WHAT NEEDS TO BE DONE:
Go through the entries below and pick out every line with "blue".
━━━━━ STUDY MATERIAL
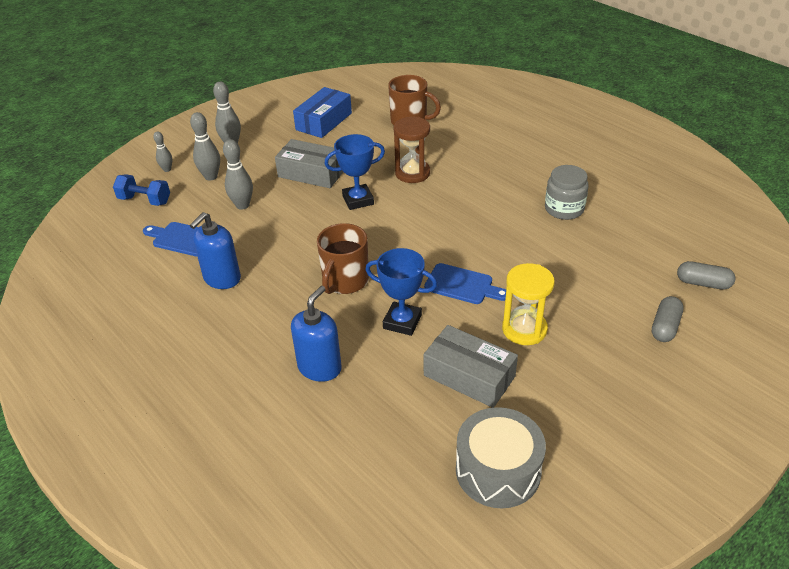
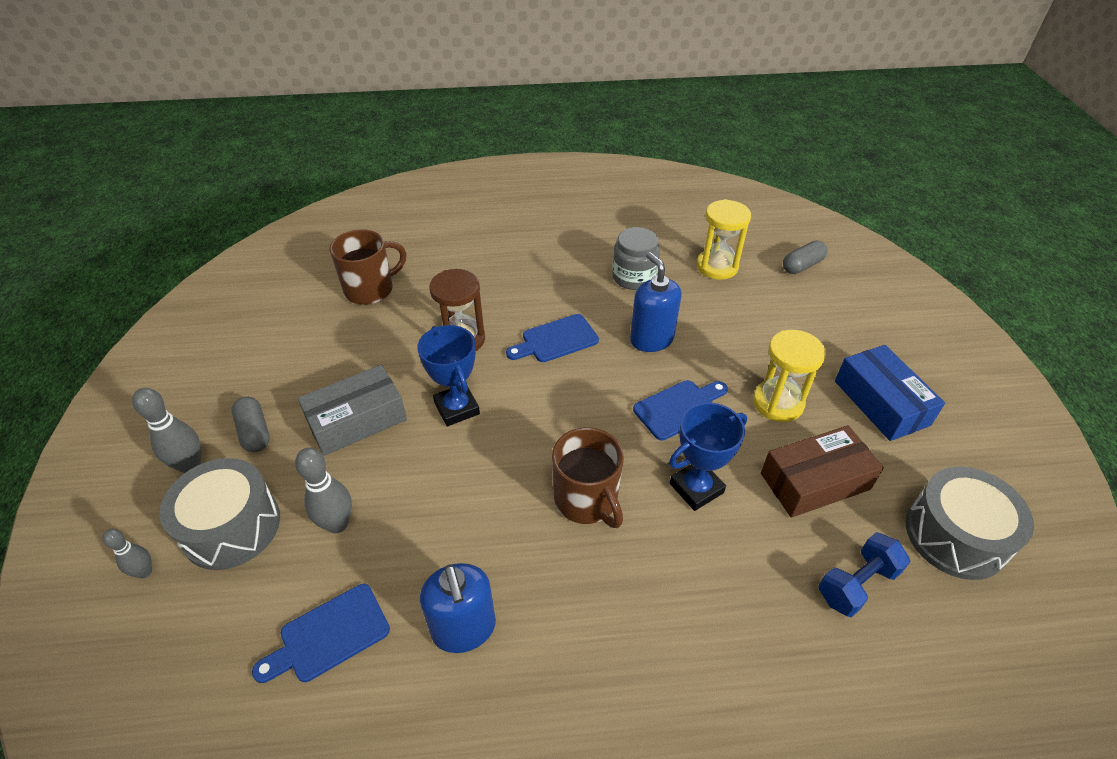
camera: 55 degrees left, 5 degrees up
blue dumbbell [113,174,170,206] -> blue dumbbell moved to [818,532,911,617]
grey bowling pin [190,112,220,181] -> grey drum [160,458,280,570]
blue soap dispenser [291,286,342,382] -> blue soap dispenser moved to [630,252,682,352]
blue box [293,87,352,138] -> blue box moved to [835,345,945,441]
blue trophy [324,134,385,210] -> blue trophy turned 45 degrees counterclockwise [417,325,480,426]
grey box [423,325,518,408] -> brown box [761,425,884,518]
grey capsule [652,296,684,342] -> grey capsule moved to [232,397,270,452]
none -> blue cutting board [506,314,599,362]
none -> yellow hourglass [697,199,751,280]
━━━━━━━━━━
COMPLETED EXERCISE:
blue dumbbell [113,174,170,206] -> blue dumbbell moved to [818,532,911,617]
blue soap dispenser [291,286,342,382] -> blue soap dispenser moved to [630,252,682,352]
blue box [293,87,352,138] -> blue box moved to [835,345,945,441]
blue trophy [324,134,385,210] -> blue trophy turned 45 degrees counterclockwise [417,325,480,426]
none -> blue cutting board [506,314,599,362]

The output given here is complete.